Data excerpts
/---

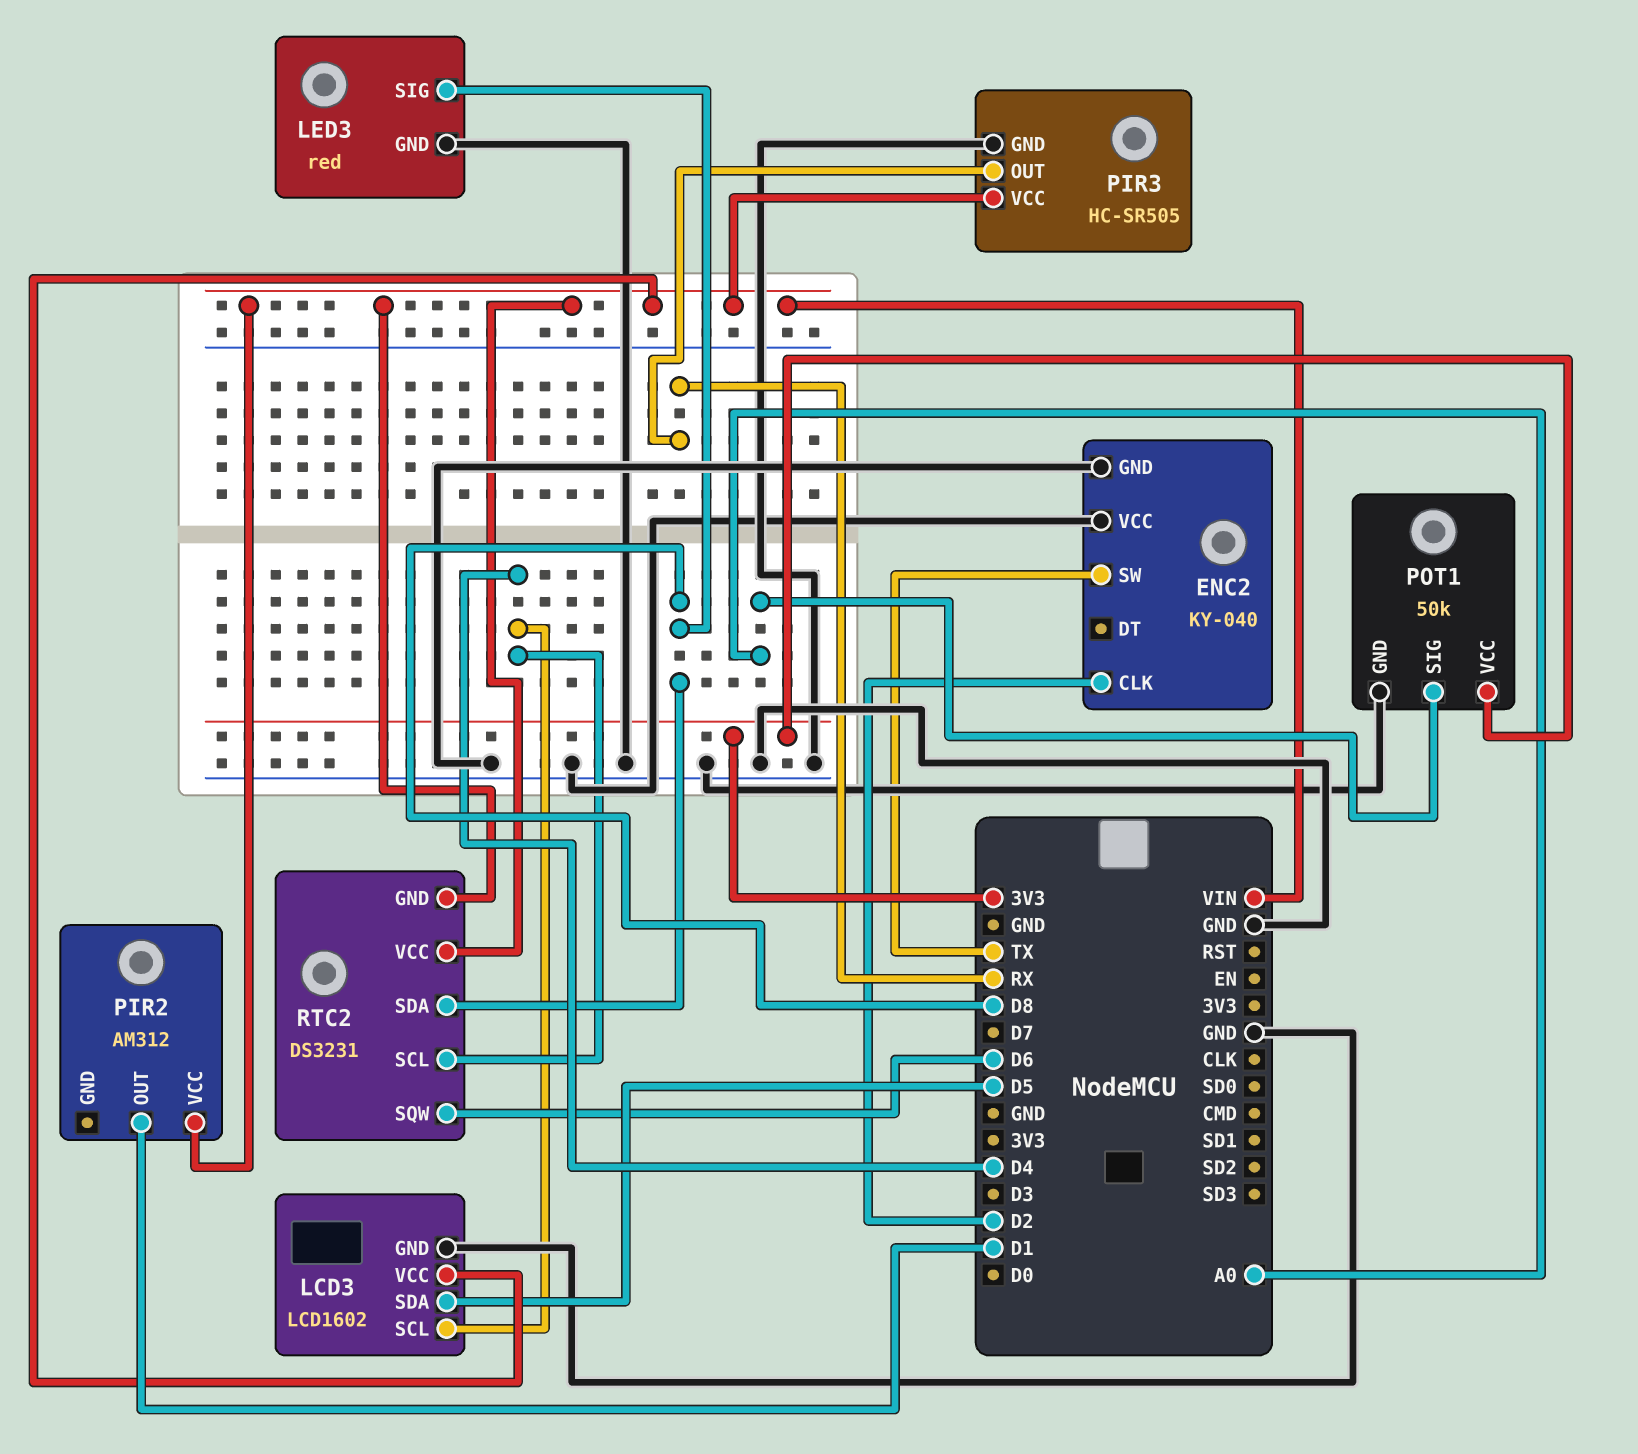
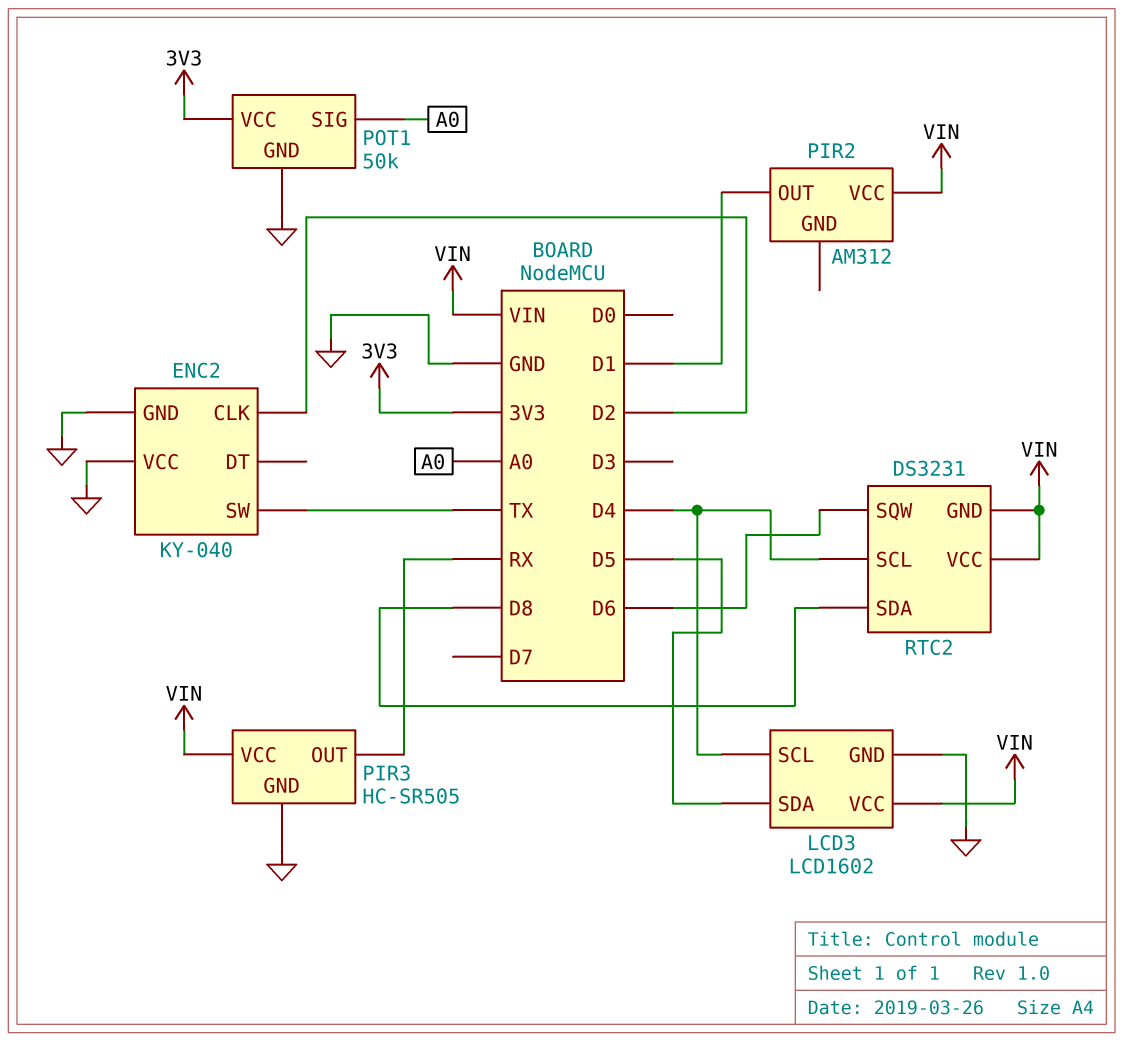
LED3: red -> none
LED3 pin GND: GND -> none
LED3 pin SIG: D8 -> none

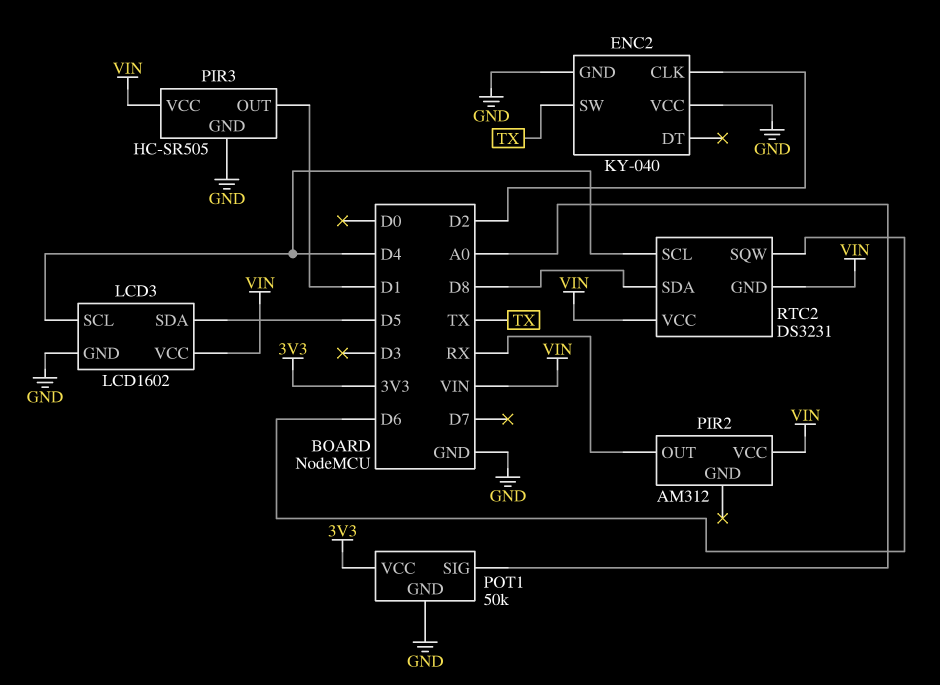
PIR2 pin OUT: D1 -> RX
PIR3 pin OUT: RX -> D1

\---

WHAT TO WORK ON –
Leave the pictures out. Transcribe exactly the lines from the one with "LED3 pin SIG: D8 -> none" through the end of the records.

OUTPUT –
LED3 pin SIG: D8 -> none

PIR2 pin OUT: D1 -> RX
PIR3 pin OUT: RX -> D1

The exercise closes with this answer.